• _EXERCISE_:
Give again, word for word, every line below from the one that has "pink flashlight: 5 -> 1" through the one that has "yellow marker: 15 -> 14", both included, and no others.

• _EXERCISE INPUTS_:
::::::::
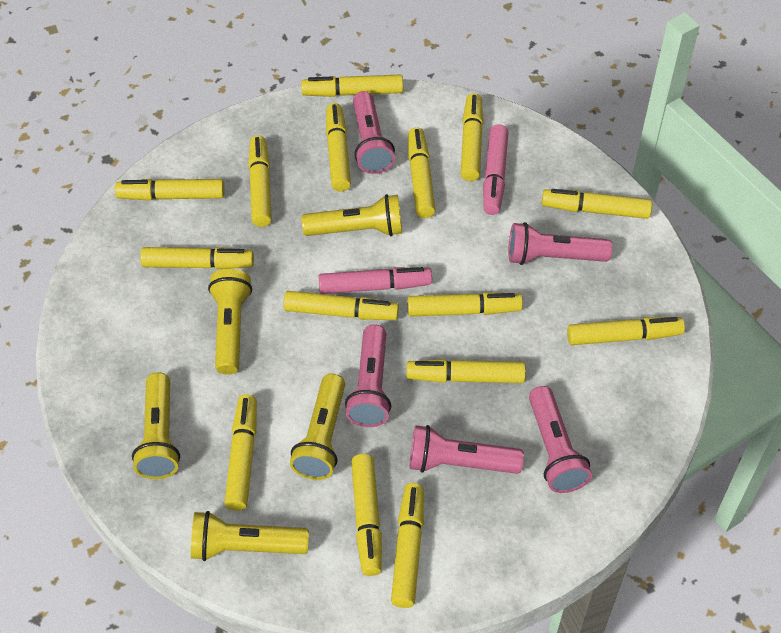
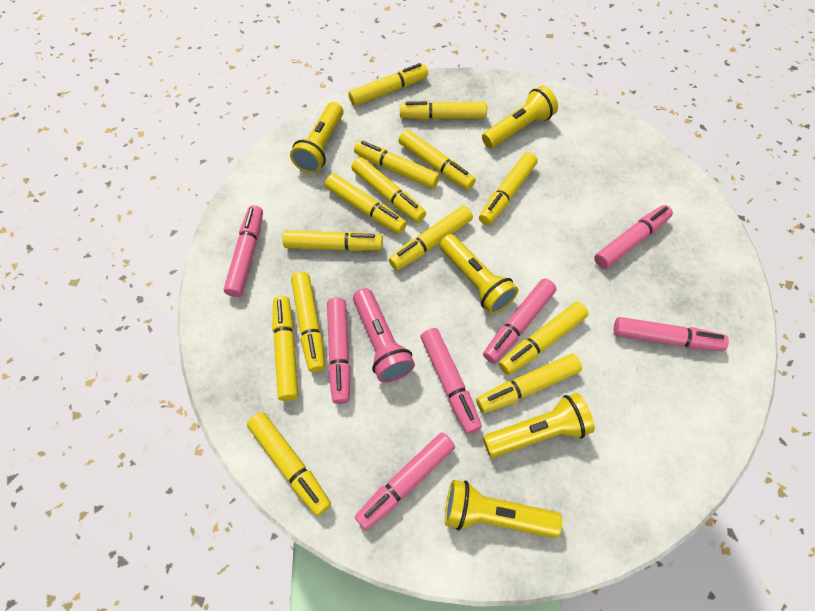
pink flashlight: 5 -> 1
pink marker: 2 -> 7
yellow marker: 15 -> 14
::::::::
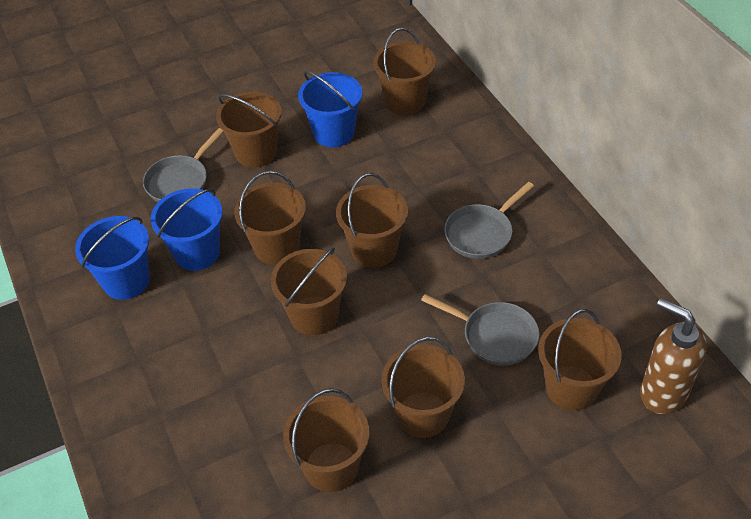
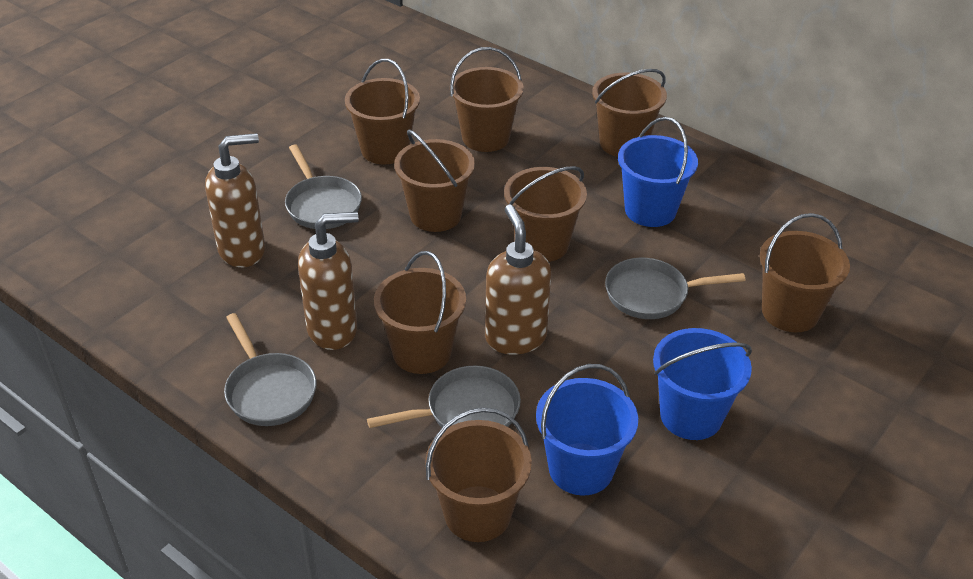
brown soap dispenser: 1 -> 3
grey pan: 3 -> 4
::::::::
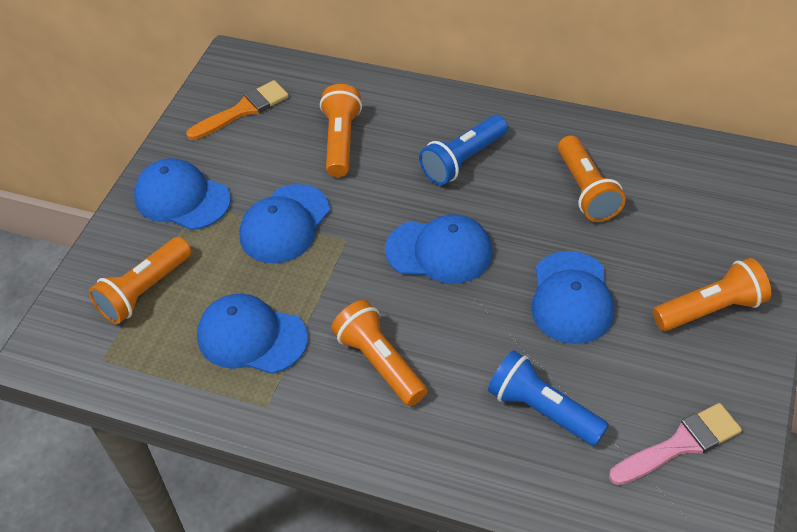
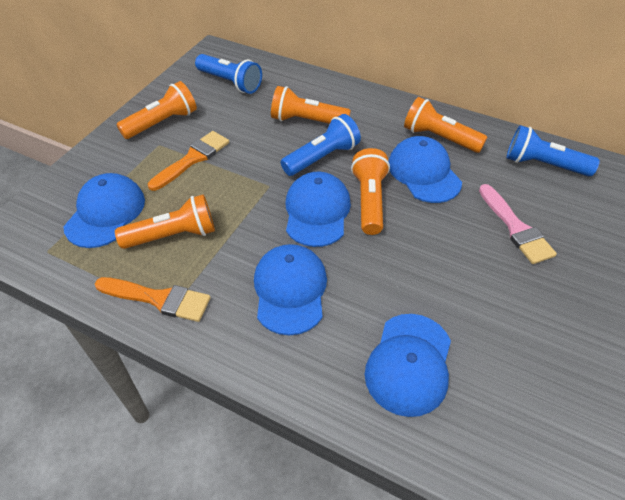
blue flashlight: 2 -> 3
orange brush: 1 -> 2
::::::::
• _EXERCISE RESULT_:
pink flashlight: 5 -> 1
pink marker: 2 -> 7
yellow marker: 15 -> 14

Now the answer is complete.